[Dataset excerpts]
---+---

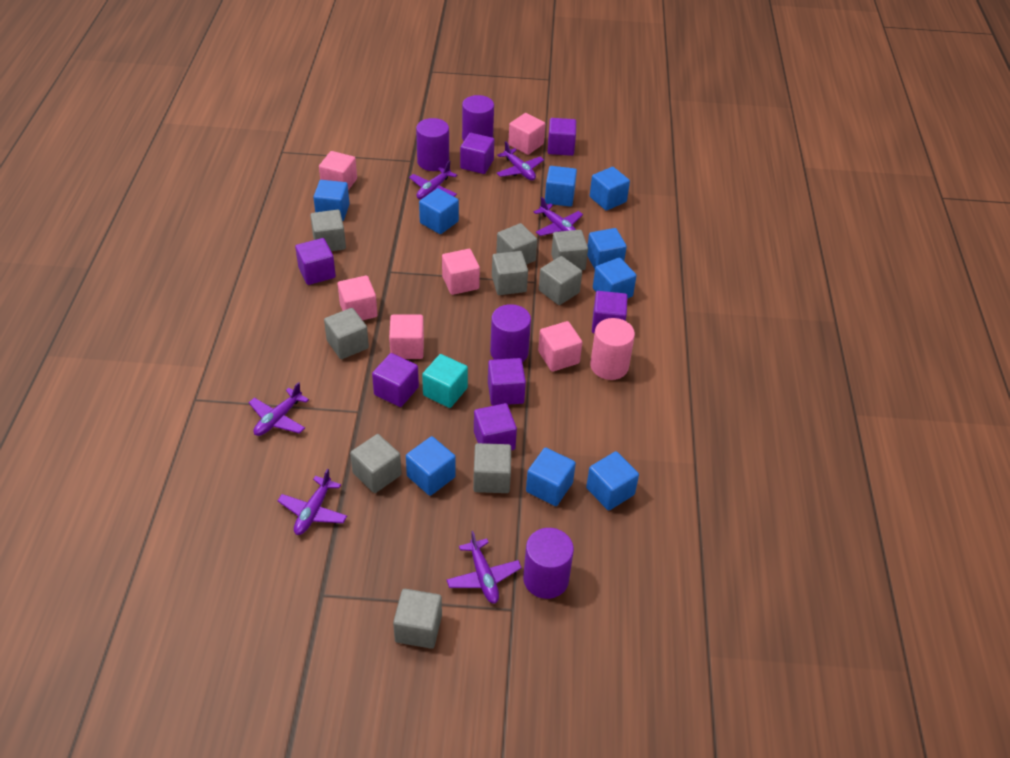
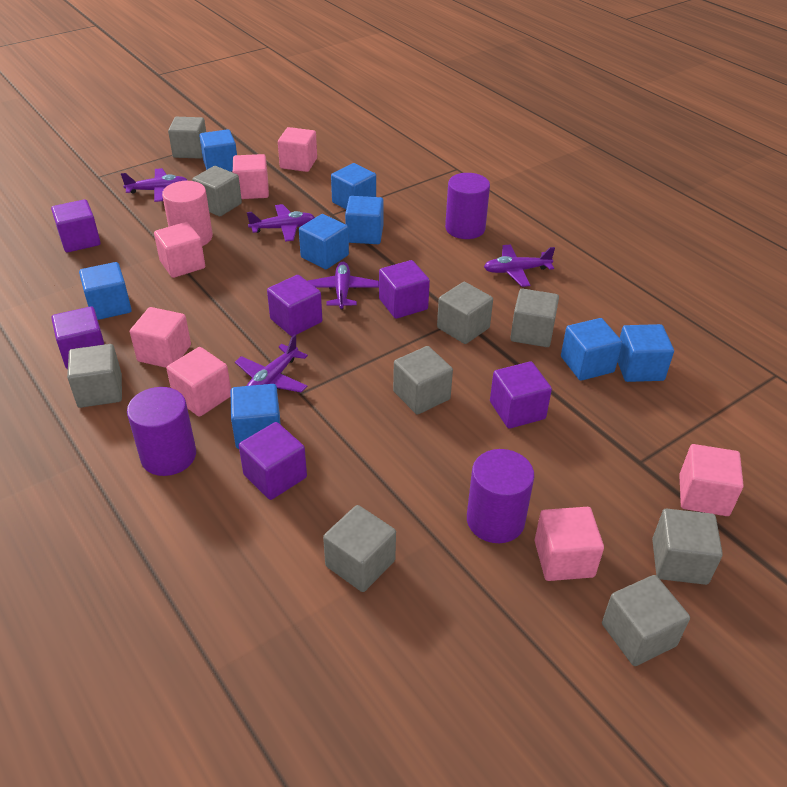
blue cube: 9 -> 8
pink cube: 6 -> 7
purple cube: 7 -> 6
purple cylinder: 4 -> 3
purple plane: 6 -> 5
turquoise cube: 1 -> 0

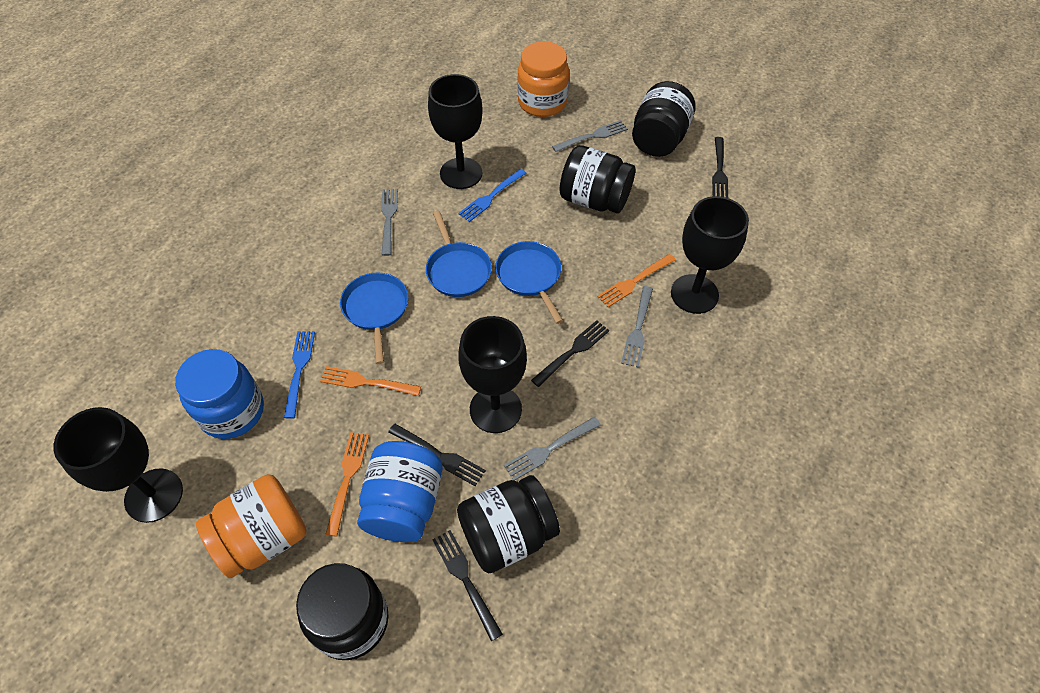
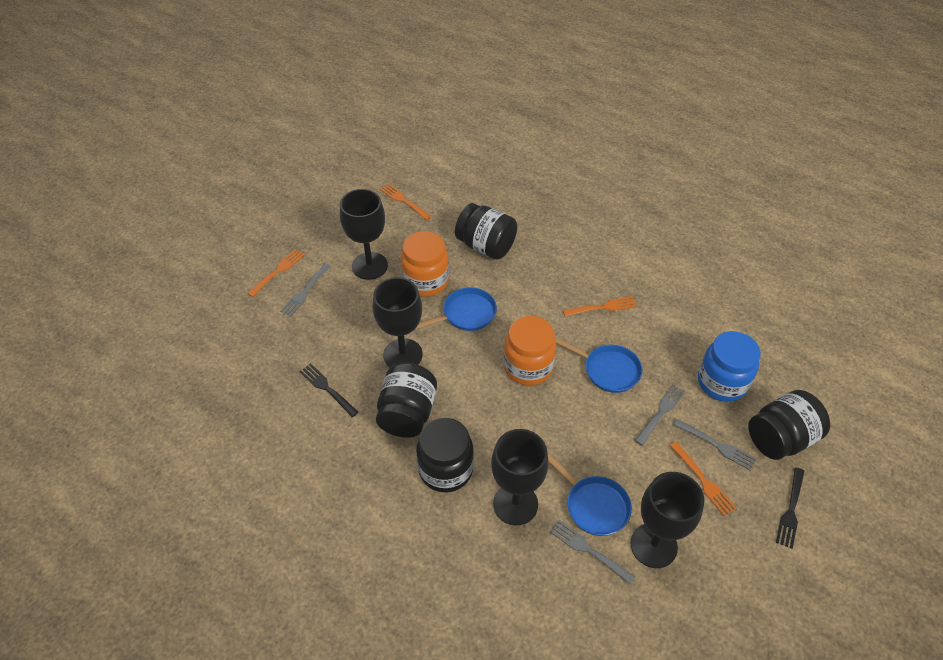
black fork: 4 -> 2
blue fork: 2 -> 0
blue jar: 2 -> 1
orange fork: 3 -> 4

---+---

▶ Your objective
Could you print the data exactly as it appears and keep the pictures out?

▶ Completed task
blue cube: 9 -> 8
pink cube: 6 -> 7
purple cube: 7 -> 6
purple cylinder: 4 -> 3
purple plane: 6 -> 5
turquoise cube: 1 -> 0

black fork: 4 -> 2
blue fork: 2 -> 0
blue jar: 2 -> 1
orange fork: 3 -> 4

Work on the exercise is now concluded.